-- RECORDS PROVIDED --
BEGIN

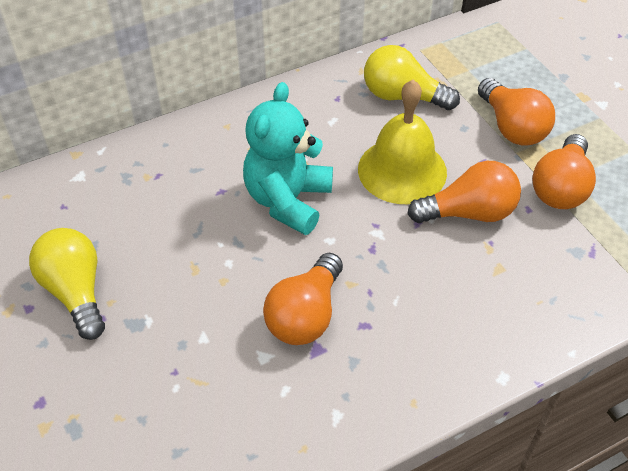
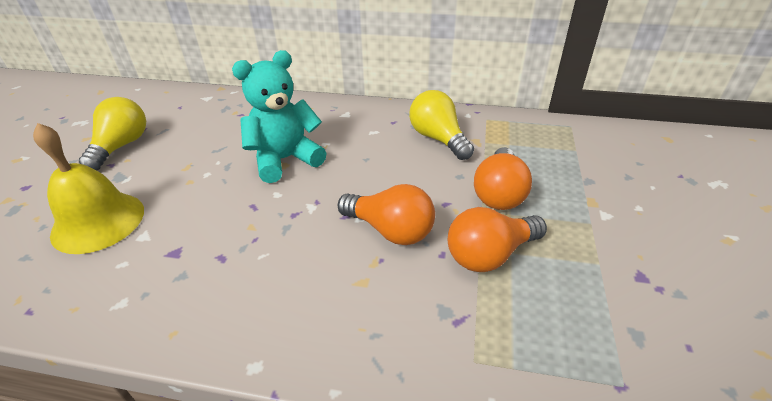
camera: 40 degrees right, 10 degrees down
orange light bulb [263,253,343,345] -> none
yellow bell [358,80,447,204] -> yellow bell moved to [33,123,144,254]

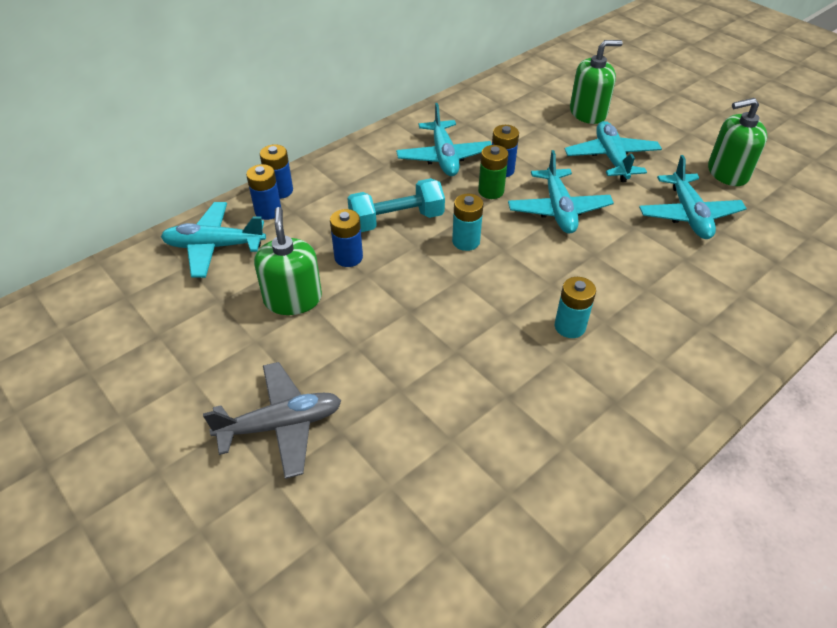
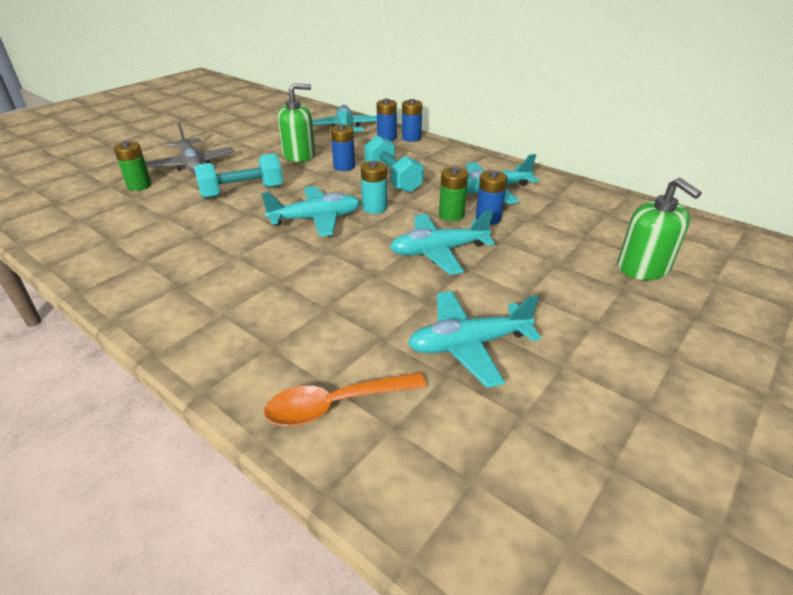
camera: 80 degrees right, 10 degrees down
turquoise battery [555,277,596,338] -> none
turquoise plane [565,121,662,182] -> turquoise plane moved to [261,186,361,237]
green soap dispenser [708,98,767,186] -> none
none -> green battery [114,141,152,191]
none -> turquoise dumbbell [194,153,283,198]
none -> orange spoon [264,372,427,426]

END
BEGIN

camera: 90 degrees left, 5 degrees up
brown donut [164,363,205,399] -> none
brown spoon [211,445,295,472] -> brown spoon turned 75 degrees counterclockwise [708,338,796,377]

END
BEGIN

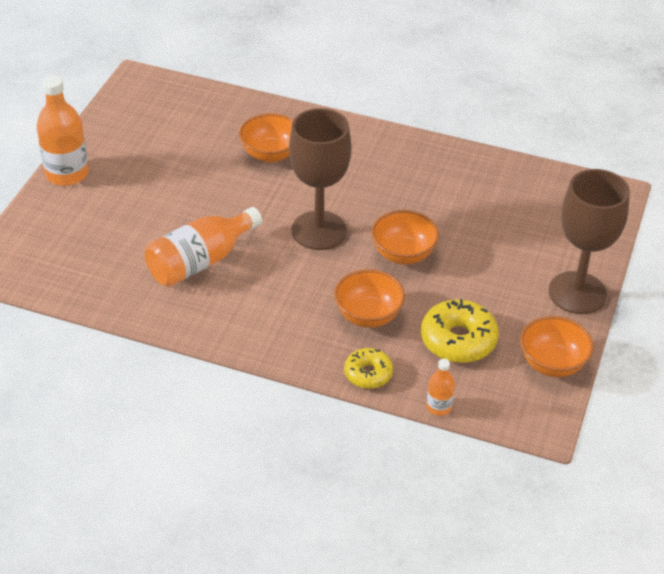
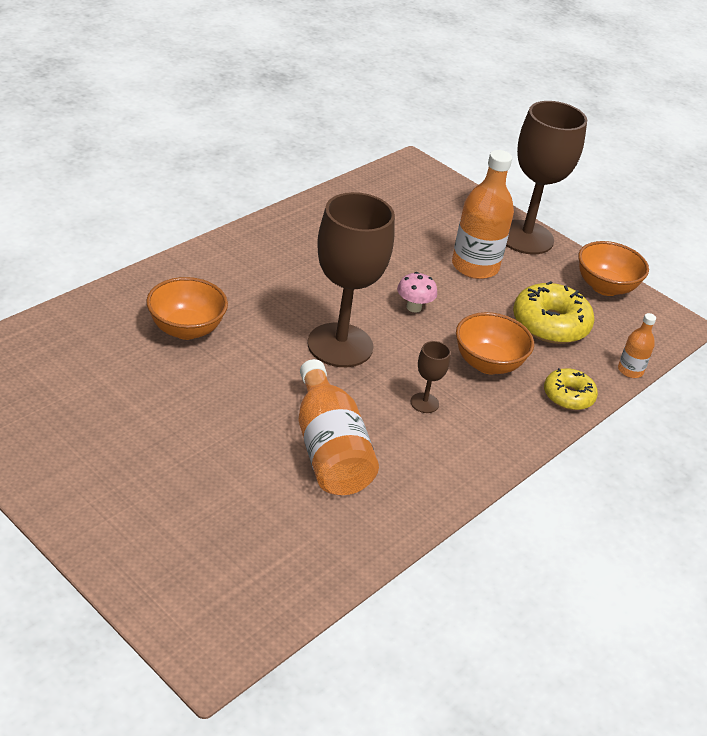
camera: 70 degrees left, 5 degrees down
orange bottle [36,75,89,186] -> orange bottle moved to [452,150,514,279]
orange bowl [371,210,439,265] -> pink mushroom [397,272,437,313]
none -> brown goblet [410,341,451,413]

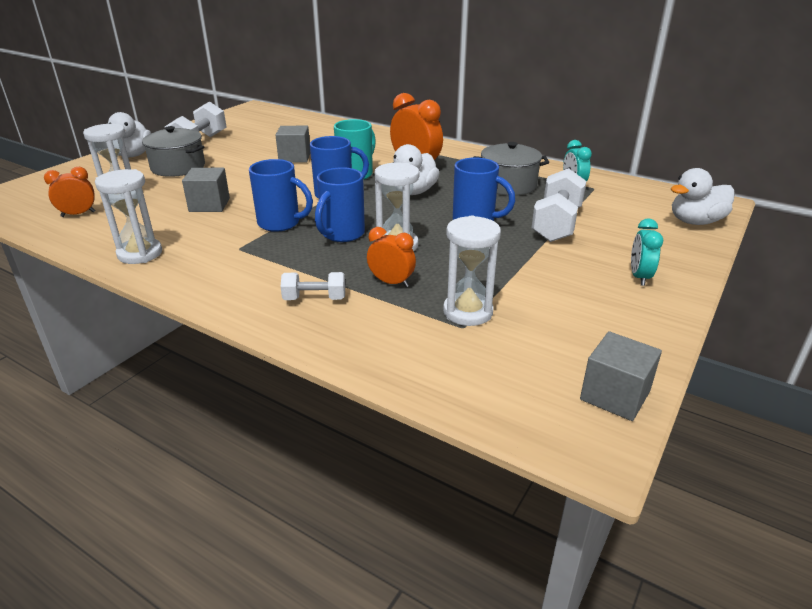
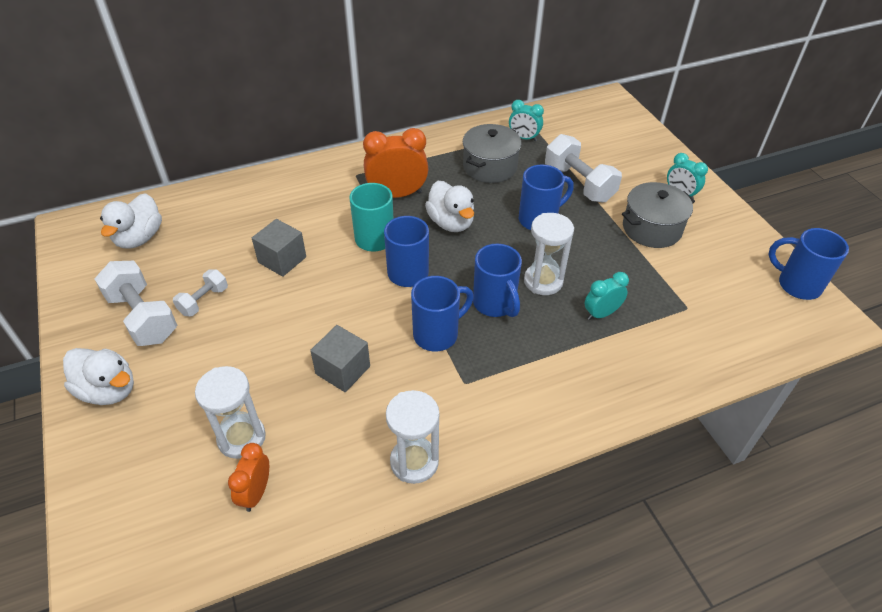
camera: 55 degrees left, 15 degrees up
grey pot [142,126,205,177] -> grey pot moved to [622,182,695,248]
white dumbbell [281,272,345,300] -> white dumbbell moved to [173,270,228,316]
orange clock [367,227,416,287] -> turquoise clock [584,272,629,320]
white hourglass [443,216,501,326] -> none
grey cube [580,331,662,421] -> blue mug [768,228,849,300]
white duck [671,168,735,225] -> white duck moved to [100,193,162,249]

END

-- INSTRUCTIONS FOR THE TASK --
Could you transcribe the entries above word for word, from the line with "white hourglass [443,216,501,326] -> none" down to the line with "white duck [671,168,735,225]", keeping both?

-- YOUR RESPONSE --
white hourglass [443,216,501,326] -> none
grey cube [580,331,662,421] -> blue mug [768,228,849,300]
white duck [671,168,735,225] -> white duck moved to [100,193,162,249]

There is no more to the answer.